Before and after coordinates
------

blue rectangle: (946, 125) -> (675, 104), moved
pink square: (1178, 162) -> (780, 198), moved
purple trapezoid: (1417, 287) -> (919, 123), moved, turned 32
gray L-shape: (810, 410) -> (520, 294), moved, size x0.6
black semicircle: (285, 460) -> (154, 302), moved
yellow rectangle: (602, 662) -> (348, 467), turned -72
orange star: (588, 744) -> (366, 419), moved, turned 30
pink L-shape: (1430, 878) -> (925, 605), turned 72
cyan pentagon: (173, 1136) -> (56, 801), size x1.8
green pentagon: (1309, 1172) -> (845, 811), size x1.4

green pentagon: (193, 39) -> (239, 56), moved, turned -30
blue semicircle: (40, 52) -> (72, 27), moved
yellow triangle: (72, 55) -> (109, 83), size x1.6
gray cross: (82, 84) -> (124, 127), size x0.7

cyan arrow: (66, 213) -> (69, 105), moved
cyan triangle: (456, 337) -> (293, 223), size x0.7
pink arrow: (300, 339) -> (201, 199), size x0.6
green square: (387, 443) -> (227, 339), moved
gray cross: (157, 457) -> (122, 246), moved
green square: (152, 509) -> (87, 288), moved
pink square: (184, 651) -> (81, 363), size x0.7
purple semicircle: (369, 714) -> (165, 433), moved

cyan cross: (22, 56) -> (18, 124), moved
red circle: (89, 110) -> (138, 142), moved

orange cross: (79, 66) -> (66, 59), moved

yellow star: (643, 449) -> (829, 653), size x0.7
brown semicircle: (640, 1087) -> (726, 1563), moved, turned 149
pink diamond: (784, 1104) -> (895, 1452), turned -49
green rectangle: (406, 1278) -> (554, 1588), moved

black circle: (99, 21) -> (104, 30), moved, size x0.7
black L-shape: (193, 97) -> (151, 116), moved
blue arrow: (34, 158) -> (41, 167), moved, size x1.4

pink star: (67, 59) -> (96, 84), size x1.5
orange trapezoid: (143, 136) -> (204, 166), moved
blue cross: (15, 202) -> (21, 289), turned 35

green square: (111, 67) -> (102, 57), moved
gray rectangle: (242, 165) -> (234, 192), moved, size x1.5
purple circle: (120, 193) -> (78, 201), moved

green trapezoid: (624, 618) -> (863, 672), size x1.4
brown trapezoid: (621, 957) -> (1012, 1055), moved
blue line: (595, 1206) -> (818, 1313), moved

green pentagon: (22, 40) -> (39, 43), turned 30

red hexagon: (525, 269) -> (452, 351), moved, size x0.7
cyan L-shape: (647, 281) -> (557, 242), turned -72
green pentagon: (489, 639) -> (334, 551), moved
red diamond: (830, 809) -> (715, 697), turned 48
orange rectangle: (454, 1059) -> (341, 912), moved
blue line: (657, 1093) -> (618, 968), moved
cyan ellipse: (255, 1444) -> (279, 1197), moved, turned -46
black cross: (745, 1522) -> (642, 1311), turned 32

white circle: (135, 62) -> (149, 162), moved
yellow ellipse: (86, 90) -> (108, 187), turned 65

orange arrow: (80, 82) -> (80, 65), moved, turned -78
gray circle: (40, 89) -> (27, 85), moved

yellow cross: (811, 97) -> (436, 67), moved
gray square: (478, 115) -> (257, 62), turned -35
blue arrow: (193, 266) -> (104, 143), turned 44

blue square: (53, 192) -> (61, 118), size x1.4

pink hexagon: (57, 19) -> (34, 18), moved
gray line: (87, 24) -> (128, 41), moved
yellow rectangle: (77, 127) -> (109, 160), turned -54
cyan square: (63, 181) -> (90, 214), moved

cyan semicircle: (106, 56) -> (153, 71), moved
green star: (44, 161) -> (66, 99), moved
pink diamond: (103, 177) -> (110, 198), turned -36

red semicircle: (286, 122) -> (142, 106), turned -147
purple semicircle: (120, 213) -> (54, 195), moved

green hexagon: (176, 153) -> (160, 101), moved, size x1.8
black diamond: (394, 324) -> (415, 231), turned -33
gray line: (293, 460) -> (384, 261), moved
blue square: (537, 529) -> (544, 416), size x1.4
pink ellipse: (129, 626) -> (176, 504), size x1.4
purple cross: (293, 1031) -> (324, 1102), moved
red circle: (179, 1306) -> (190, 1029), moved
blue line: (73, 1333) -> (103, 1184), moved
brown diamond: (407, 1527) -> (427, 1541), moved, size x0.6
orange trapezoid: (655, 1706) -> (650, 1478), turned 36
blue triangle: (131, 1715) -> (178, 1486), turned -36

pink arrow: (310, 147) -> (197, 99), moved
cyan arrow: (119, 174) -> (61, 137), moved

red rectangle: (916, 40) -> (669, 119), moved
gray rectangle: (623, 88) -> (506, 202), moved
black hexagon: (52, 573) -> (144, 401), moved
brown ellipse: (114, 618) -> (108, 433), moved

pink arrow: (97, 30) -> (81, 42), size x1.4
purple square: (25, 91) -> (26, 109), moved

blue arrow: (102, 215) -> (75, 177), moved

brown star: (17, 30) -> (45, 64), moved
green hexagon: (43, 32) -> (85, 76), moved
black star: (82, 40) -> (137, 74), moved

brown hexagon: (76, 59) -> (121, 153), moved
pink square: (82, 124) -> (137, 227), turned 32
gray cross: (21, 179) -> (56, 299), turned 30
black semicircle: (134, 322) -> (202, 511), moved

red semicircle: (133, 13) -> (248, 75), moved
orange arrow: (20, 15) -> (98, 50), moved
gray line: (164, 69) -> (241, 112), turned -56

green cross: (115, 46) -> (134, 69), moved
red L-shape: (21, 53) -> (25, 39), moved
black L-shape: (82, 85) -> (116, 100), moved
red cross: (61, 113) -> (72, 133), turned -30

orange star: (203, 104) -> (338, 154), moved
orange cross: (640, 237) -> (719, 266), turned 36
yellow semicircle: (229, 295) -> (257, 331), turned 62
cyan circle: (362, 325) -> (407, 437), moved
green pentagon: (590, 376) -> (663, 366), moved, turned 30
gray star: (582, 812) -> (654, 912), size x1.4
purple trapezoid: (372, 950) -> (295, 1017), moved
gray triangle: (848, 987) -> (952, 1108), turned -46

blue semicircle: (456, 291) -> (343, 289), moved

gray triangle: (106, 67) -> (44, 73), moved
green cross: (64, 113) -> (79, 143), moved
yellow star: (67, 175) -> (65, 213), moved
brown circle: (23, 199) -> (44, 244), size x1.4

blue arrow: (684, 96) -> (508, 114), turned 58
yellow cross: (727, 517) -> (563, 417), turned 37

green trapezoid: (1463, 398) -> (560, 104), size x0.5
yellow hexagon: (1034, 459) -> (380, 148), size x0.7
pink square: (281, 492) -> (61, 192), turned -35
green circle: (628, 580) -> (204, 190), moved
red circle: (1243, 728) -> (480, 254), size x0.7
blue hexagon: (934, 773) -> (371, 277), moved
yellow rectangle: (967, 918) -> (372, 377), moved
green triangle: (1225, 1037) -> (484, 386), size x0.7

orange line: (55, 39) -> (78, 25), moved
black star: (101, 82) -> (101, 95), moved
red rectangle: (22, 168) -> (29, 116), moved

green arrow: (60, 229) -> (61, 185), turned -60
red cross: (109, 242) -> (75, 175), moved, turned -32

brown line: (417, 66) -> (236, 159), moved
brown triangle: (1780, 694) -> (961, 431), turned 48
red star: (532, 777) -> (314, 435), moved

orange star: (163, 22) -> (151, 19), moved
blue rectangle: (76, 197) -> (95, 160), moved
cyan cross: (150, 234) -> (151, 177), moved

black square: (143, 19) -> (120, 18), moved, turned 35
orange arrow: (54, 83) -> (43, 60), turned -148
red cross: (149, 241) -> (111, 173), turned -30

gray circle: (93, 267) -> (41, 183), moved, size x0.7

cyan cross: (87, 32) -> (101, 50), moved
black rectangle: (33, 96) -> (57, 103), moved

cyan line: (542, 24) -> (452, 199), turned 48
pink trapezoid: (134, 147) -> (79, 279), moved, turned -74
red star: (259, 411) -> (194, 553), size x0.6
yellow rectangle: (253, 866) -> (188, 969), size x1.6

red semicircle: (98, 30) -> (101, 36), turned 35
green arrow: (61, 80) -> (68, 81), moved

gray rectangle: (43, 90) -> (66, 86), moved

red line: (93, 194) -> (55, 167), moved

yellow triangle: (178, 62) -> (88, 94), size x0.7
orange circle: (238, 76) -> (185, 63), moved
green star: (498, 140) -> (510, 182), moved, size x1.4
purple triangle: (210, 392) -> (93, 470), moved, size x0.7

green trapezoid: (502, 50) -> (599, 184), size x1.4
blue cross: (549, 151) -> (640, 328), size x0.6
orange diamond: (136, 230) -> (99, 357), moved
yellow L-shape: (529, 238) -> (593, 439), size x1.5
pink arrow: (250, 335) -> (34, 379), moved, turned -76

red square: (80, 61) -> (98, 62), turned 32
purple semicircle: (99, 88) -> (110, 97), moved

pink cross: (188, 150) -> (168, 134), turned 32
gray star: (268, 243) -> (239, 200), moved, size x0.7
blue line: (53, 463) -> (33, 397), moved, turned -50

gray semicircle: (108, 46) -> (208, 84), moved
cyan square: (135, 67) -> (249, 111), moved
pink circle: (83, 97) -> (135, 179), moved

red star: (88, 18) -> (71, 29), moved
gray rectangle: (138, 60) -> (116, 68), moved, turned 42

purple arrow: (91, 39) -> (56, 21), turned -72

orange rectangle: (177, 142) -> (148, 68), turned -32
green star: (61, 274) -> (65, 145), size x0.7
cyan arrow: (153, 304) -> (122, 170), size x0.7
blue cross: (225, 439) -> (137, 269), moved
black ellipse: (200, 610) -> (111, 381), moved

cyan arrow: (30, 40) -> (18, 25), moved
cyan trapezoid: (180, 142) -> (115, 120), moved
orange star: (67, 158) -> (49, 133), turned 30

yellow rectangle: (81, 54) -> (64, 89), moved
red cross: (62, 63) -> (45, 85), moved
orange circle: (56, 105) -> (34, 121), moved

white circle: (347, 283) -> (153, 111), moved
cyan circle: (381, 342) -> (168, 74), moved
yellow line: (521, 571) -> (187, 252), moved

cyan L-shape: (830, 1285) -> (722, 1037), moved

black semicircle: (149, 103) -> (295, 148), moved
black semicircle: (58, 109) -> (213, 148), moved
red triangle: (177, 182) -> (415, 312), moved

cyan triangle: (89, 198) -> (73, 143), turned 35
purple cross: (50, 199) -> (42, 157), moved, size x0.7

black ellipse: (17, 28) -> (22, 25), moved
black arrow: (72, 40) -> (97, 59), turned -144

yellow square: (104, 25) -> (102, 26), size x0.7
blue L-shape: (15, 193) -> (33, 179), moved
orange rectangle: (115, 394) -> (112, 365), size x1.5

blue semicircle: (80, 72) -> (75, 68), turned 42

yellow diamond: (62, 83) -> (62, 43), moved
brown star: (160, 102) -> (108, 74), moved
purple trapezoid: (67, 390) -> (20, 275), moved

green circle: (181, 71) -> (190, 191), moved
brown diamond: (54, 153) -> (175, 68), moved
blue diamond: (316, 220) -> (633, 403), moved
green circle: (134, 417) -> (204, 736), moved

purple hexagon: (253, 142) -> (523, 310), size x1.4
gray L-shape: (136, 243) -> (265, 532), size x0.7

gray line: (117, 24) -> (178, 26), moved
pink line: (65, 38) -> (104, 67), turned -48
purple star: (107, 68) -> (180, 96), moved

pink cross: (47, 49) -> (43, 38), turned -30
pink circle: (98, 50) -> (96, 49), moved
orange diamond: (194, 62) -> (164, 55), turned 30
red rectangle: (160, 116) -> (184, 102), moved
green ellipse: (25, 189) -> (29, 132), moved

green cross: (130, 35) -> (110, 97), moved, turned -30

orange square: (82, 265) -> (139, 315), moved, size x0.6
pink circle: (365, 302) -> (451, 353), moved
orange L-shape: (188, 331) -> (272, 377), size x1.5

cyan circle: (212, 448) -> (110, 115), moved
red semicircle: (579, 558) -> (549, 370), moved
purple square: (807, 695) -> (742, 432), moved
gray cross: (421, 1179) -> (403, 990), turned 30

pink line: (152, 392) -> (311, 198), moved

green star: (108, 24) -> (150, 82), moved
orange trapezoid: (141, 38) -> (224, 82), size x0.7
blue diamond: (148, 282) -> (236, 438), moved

------

▶ [AIM OF THE EXERCISE]: When a line among the entries above contains "ellipse", copy it.

▶ [TASK RESPONSE]:
cyan ellipse: (255, 1444) -> (279, 1197), moved, turned -46
yellow ellipse: (86, 90) -> (108, 187), turned 65
pink ellipse: (129, 626) -> (176, 504), size x1.4
brown ellipse: (114, 618) -> (108, 433), moved
black ellipse: (200, 610) -> (111, 381), moved
black ellipse: (17, 28) -> (22, 25), moved
green ellipse: (25, 189) -> (29, 132), moved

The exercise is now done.